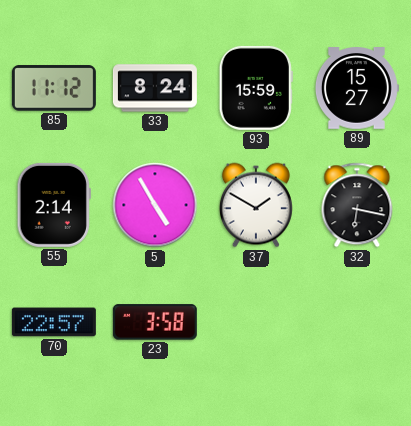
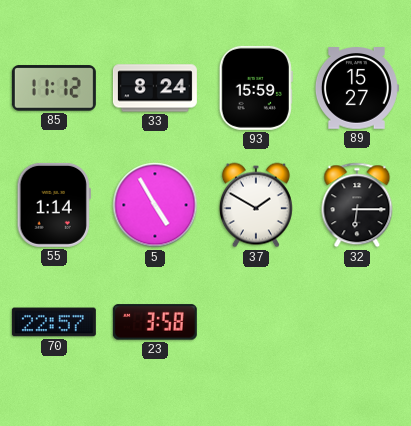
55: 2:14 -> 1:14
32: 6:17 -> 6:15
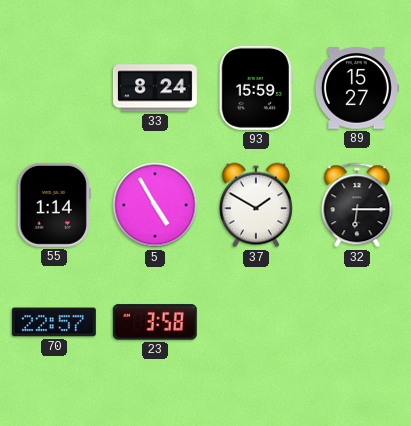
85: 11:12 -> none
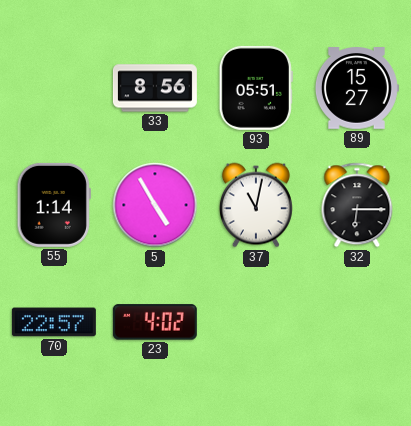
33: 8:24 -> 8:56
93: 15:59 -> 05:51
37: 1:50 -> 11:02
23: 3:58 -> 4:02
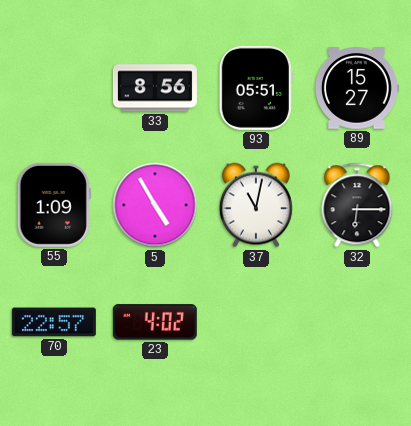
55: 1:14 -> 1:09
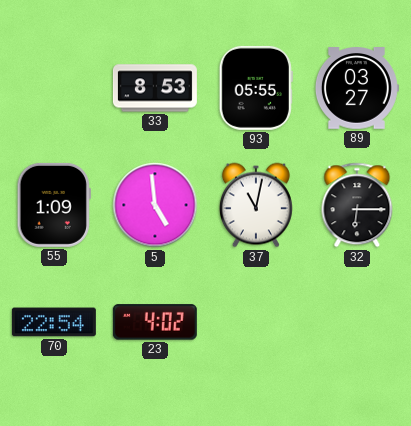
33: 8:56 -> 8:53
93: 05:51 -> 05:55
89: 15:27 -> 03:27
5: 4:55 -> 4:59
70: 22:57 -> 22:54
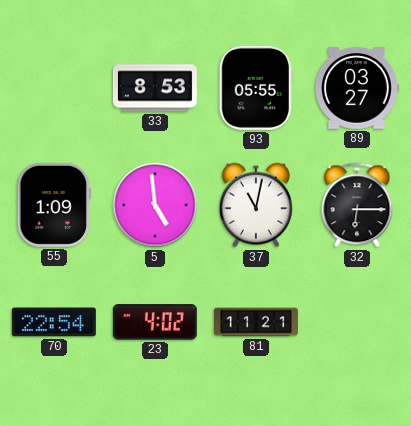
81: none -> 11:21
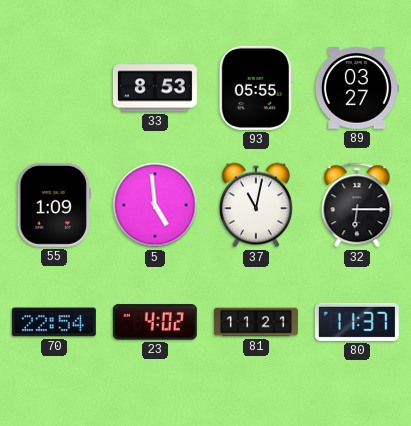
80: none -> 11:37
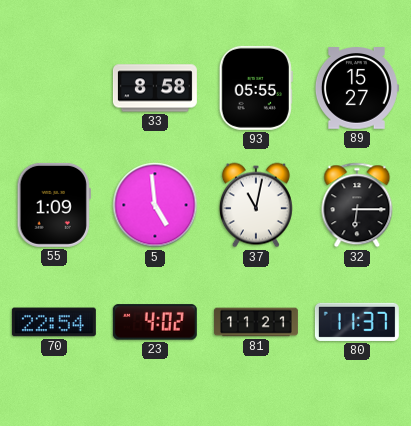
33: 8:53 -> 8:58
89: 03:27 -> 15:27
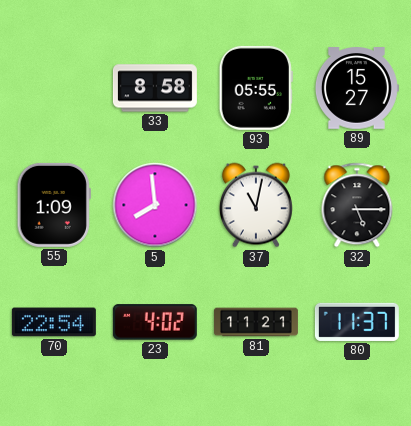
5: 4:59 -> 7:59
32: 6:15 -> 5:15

-------

> The problem
Transcribe the entries character for character, from the line containing "55: 1:14 -> 1:09" through the final line of the entries, with both ends included. Omit every picture line from your answer.

> Exercise output
55: 1:14 -> 1:09
33: 8:56 -> 8:53
93: 05:51 -> 05:55
89: 15:27 -> 03:27
5: 4:55 -> 4:59
70: 22:57 -> 22:54
81: none -> 11:21
80: none -> 11:37
33: 8:53 -> 8:58
89: 03:27 -> 15:27
5: 4:59 -> 7:59
32: 6:15 -> 5:15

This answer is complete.